WHAT NEEDS TO BE DONE —
Examine the entries and show every line in which the word "white" is found.

PROVIDED INFORMATION —
━━━━━━━━
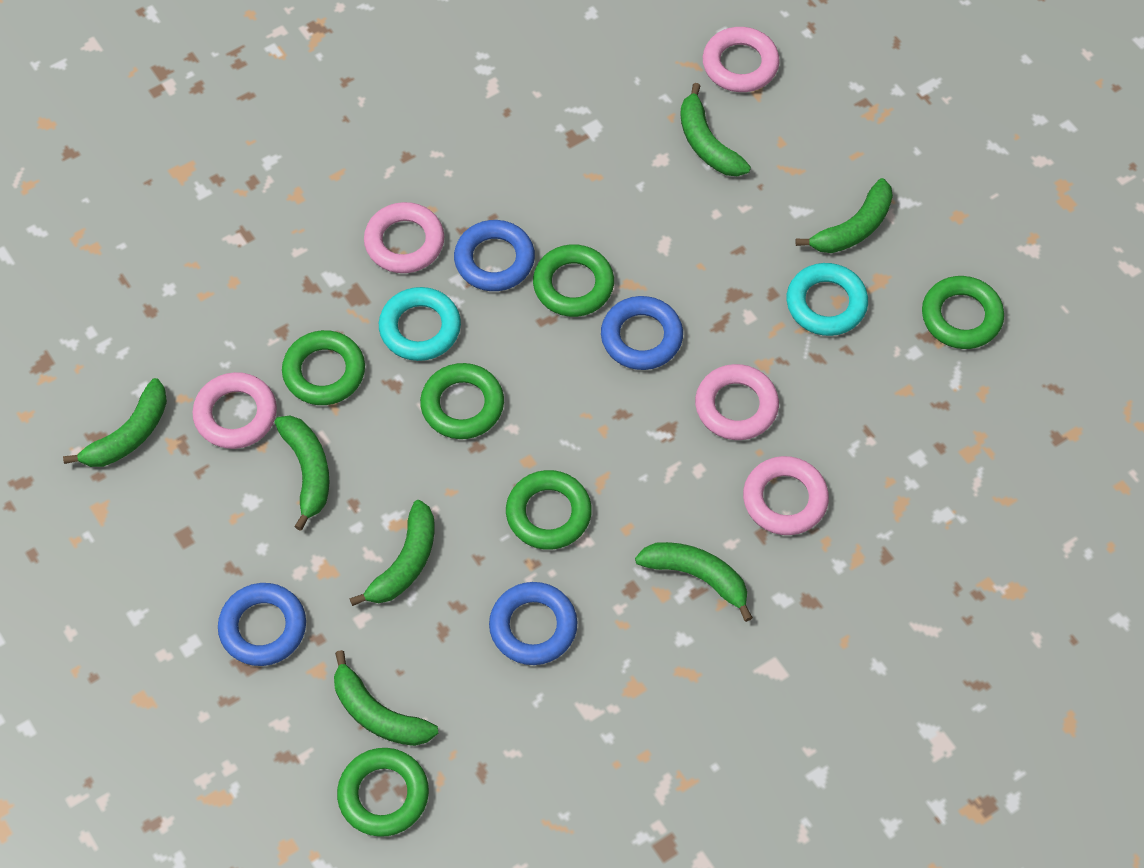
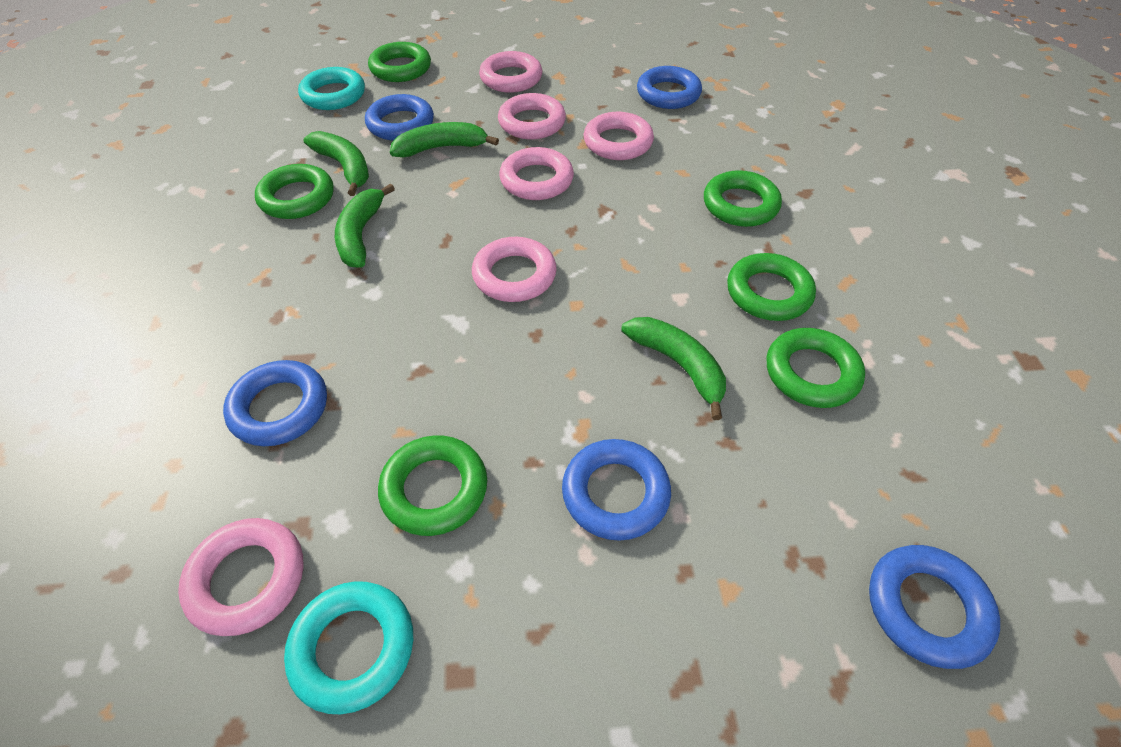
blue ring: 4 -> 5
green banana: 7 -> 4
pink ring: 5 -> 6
━━━━━━━━
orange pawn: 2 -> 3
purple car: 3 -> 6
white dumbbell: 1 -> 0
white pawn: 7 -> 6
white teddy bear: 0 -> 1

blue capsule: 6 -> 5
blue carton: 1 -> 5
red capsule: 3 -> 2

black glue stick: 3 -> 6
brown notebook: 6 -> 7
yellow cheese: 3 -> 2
━━━━━━━━
ANSWER SPACE —
white dumbbell: 1 -> 0
white pawn: 7 -> 6
white teddy bear: 0 -> 1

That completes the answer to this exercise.